--- Record excerpts ---

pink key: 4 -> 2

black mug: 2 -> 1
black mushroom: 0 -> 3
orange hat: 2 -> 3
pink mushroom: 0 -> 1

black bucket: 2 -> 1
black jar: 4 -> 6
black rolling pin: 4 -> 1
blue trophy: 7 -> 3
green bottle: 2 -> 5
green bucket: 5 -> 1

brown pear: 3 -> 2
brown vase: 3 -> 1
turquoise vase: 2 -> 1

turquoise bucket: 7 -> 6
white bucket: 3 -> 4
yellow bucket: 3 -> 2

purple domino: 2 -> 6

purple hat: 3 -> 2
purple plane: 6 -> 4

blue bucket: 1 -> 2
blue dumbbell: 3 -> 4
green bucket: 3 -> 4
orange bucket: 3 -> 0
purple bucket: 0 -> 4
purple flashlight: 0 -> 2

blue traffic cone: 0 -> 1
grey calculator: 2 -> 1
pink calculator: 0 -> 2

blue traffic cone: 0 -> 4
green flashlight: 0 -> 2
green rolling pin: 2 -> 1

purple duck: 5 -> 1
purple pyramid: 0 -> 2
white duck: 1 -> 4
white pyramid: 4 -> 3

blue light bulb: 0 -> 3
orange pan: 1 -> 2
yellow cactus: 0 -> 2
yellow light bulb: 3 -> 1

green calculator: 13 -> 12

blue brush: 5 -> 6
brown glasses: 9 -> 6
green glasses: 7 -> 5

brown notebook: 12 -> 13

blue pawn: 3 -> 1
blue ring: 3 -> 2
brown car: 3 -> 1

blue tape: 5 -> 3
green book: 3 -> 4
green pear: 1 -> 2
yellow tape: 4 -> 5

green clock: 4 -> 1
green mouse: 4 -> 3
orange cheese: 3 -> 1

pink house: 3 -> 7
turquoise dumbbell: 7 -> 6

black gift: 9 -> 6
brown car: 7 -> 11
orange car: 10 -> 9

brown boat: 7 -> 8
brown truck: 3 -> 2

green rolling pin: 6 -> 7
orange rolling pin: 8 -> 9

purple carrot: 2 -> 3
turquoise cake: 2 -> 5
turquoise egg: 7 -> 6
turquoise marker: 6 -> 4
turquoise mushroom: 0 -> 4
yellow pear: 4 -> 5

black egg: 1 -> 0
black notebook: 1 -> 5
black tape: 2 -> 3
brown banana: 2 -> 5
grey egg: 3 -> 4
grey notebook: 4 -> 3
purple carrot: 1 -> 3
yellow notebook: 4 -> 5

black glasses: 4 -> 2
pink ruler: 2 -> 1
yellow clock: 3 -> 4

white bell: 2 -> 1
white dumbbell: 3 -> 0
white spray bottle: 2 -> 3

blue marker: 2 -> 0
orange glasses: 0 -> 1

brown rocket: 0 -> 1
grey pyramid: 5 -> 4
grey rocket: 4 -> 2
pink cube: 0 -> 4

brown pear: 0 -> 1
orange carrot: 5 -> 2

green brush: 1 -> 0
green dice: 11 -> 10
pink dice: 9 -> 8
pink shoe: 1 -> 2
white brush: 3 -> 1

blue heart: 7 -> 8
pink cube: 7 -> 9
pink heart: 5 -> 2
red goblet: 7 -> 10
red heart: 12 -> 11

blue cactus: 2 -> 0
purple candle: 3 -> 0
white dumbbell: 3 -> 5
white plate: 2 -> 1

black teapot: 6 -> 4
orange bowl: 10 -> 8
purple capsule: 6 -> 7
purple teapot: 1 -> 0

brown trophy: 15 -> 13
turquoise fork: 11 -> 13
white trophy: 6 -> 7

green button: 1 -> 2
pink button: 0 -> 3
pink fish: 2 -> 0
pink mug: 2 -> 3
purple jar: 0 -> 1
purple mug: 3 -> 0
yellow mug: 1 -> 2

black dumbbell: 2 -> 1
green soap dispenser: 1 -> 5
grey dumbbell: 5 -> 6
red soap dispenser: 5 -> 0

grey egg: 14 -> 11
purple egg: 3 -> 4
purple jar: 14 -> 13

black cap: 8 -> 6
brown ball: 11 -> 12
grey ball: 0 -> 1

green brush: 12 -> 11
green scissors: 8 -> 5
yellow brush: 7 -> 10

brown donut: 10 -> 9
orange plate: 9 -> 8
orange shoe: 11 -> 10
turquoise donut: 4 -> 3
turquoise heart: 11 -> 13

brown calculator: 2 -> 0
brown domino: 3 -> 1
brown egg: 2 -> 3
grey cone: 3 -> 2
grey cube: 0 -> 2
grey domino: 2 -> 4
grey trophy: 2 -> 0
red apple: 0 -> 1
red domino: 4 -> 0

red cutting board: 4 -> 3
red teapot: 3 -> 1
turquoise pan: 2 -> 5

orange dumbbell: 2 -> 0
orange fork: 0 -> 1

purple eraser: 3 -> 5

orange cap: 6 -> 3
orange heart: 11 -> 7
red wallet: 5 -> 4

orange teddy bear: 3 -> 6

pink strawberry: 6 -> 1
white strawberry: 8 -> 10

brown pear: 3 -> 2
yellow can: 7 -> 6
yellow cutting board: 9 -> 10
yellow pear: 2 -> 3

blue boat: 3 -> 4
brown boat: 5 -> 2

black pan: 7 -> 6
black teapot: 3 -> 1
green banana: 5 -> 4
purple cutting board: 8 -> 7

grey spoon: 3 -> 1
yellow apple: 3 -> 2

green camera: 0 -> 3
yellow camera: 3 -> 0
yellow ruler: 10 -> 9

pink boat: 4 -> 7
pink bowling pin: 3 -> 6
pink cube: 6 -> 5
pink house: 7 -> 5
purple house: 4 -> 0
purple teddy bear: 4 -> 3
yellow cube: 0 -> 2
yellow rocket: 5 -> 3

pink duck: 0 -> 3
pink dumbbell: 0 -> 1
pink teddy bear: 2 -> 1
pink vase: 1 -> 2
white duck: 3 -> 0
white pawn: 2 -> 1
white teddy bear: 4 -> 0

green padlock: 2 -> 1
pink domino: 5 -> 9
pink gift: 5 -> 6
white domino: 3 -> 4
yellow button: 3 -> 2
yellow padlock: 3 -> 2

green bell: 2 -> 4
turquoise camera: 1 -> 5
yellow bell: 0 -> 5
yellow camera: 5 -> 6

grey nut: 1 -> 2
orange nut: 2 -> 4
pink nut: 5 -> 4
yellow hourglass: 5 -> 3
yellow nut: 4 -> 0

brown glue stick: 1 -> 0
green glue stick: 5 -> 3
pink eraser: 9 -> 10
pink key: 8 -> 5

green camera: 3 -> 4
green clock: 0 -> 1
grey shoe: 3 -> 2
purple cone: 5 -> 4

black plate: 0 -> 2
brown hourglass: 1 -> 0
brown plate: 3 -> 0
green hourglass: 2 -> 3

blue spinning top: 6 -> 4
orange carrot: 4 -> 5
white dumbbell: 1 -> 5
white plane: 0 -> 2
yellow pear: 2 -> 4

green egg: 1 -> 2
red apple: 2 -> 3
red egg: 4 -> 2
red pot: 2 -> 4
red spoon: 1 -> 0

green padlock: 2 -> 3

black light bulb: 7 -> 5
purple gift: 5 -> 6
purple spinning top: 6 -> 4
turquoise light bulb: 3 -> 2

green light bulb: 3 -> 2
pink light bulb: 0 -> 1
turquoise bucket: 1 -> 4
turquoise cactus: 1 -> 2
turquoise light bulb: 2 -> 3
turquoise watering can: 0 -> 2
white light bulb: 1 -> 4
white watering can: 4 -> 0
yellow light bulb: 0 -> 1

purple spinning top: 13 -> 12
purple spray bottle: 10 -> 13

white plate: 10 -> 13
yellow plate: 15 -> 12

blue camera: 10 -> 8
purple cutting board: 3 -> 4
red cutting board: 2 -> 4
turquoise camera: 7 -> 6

---

What is being asked =
Each line of the records that holds the word "calculator" should be copied out.

Solution to the problem =
grey calculator: 2 -> 1
pink calculator: 0 -> 2
green calculator: 13 -> 12
brown calculator: 2 -> 0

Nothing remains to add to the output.